* [THE INPUT]:

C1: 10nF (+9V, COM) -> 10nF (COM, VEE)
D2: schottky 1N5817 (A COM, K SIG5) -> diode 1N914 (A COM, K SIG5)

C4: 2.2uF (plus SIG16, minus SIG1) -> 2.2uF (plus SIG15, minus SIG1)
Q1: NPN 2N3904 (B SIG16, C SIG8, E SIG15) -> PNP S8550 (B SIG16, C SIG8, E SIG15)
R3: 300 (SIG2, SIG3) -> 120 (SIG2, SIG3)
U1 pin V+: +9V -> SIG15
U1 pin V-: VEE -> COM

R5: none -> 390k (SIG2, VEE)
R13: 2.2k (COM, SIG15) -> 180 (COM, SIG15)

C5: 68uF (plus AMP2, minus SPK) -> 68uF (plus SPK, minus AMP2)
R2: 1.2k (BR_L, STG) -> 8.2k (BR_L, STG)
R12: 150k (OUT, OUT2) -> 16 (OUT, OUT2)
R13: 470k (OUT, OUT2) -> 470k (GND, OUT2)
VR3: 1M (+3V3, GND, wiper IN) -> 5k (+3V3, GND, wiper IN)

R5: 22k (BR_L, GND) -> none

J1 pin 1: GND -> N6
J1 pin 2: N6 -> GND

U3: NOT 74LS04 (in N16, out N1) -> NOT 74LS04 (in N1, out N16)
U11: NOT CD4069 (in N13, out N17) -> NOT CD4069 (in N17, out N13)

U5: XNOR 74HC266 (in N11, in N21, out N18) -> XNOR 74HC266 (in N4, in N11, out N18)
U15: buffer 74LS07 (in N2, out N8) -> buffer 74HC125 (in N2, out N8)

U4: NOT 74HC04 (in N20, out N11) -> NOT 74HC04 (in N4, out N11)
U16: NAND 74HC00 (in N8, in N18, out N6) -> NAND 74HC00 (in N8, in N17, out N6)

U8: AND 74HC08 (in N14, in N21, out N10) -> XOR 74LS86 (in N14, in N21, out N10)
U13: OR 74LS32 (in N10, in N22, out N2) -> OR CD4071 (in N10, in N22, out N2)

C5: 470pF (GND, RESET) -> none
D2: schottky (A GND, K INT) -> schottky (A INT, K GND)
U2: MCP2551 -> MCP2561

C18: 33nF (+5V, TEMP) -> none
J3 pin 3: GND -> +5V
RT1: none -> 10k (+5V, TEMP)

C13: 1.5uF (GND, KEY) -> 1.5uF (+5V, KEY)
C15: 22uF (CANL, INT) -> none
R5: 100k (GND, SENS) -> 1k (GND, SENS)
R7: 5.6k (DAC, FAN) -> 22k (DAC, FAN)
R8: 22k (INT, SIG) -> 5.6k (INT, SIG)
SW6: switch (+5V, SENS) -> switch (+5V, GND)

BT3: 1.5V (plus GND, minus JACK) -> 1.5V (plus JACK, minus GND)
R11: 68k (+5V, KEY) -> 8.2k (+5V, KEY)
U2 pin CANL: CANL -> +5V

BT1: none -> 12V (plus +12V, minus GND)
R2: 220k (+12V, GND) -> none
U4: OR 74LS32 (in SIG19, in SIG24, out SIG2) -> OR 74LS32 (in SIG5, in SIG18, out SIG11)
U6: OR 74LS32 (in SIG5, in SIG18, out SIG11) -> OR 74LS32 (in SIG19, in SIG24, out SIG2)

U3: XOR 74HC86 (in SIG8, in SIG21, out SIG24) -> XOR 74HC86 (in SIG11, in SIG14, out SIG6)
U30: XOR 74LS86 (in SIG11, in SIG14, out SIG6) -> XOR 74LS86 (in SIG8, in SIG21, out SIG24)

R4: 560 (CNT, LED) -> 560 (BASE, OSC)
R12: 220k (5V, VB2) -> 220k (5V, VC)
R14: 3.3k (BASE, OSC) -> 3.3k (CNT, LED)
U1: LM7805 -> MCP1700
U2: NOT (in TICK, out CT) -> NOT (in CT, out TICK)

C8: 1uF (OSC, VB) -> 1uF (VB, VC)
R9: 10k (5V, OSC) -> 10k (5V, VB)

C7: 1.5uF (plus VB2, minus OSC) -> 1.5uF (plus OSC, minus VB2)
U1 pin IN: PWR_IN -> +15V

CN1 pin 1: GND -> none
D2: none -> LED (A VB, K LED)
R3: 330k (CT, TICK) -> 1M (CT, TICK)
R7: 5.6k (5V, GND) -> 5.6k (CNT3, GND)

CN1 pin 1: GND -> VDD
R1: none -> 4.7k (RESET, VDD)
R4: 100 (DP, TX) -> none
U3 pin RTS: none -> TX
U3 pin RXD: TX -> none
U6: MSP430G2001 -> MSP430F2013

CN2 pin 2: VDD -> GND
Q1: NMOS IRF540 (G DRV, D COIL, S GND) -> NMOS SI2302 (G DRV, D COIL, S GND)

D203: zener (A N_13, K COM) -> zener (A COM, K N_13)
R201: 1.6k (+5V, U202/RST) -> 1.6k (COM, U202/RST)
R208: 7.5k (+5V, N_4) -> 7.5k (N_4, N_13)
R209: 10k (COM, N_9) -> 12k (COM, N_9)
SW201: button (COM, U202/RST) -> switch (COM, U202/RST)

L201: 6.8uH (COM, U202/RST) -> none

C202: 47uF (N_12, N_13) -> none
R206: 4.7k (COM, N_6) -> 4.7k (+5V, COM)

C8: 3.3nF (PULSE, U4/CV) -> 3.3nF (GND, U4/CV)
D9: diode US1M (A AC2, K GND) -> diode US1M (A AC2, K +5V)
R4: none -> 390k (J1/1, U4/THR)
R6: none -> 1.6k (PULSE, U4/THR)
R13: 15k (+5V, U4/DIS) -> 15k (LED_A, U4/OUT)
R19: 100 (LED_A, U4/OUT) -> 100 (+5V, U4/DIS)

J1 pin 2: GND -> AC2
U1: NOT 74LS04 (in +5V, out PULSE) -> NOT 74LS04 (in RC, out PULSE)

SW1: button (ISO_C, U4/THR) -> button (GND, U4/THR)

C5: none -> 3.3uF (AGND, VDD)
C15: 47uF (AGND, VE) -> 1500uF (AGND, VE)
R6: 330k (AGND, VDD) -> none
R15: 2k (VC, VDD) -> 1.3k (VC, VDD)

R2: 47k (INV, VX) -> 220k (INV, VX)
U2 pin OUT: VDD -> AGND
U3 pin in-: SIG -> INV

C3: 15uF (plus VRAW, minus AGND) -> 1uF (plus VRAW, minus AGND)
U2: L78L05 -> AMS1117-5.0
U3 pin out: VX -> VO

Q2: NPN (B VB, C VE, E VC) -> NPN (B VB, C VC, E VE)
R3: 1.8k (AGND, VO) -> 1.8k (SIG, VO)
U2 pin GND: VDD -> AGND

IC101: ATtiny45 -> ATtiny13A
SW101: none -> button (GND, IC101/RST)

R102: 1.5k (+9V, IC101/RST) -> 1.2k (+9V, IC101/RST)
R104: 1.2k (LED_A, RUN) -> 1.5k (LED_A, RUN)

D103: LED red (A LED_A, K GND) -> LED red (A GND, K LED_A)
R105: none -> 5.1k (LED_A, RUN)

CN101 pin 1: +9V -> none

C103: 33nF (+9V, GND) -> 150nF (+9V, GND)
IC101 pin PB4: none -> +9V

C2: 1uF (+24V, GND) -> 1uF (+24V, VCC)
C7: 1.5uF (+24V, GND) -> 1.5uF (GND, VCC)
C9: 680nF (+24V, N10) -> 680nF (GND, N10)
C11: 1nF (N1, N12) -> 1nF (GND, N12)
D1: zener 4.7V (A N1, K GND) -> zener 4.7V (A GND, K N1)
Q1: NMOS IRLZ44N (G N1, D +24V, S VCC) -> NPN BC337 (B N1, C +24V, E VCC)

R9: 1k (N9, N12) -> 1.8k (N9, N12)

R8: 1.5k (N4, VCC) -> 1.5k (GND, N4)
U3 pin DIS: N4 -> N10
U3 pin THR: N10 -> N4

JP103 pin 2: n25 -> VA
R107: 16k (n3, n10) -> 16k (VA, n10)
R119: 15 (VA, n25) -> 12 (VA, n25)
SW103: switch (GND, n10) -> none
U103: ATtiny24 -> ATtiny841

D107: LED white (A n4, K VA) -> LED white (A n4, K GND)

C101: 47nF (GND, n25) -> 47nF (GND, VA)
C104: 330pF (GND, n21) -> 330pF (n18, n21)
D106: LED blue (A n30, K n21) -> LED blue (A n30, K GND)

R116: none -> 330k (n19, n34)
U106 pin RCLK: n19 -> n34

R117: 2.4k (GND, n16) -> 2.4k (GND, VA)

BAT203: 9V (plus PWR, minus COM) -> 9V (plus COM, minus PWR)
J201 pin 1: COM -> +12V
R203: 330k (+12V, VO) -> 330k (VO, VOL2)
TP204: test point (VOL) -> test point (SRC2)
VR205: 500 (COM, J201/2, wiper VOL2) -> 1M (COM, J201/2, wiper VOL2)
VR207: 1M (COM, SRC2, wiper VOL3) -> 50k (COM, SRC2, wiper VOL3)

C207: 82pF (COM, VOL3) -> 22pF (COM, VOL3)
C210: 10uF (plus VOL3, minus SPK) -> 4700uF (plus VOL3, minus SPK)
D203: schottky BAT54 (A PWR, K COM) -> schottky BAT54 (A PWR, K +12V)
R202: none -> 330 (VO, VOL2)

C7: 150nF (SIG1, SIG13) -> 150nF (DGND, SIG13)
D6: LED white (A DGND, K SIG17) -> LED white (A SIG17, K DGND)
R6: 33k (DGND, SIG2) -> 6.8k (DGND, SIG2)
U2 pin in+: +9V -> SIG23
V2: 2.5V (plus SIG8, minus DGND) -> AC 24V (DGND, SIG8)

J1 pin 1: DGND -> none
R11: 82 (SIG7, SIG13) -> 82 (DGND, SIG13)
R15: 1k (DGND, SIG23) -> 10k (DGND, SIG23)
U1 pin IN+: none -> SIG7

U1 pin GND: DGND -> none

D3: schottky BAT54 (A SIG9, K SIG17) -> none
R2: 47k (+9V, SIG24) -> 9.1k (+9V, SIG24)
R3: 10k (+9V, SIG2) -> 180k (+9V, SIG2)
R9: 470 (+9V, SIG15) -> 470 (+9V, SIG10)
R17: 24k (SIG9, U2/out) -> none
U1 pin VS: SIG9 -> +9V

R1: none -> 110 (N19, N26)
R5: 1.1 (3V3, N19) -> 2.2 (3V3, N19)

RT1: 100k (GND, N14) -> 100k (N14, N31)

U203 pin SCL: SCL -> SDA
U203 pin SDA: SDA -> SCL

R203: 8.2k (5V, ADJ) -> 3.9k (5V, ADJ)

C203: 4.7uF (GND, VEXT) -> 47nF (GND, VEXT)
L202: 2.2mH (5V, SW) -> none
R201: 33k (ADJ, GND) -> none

* [HOW TO COMPLETE THIS TASK]: Write out exactly the lines from the start of the material through the line with "R2: 1.2k (BR_L, STG) -> 8.2k (BR_L, STG)". No other output is expected.

* [RESULT OF THE TASK]:
C1: 10nF (+9V, COM) -> 10nF (COM, VEE)
D2: schottky 1N5817 (A COM, K SIG5) -> diode 1N914 (A COM, K SIG5)

C4: 2.2uF (plus SIG16, minus SIG1) -> 2.2uF (plus SIG15, minus SIG1)
Q1: NPN 2N3904 (B SIG16, C SIG8, E SIG15) -> PNP S8550 (B SIG16, C SIG8, E SIG15)
R3: 300 (SIG2, SIG3) -> 120 (SIG2, SIG3)
U1 pin V+: +9V -> SIG15
U1 pin V-: VEE -> COM

R5: none -> 390k (SIG2, VEE)
R13: 2.2k (COM, SIG15) -> 180 (COM, SIG15)

C5: 68uF (plus AMP2, minus SPK) -> 68uF (plus SPK, minus AMP2)
R2: 1.2k (BR_L, STG) -> 8.2k (BR_L, STG)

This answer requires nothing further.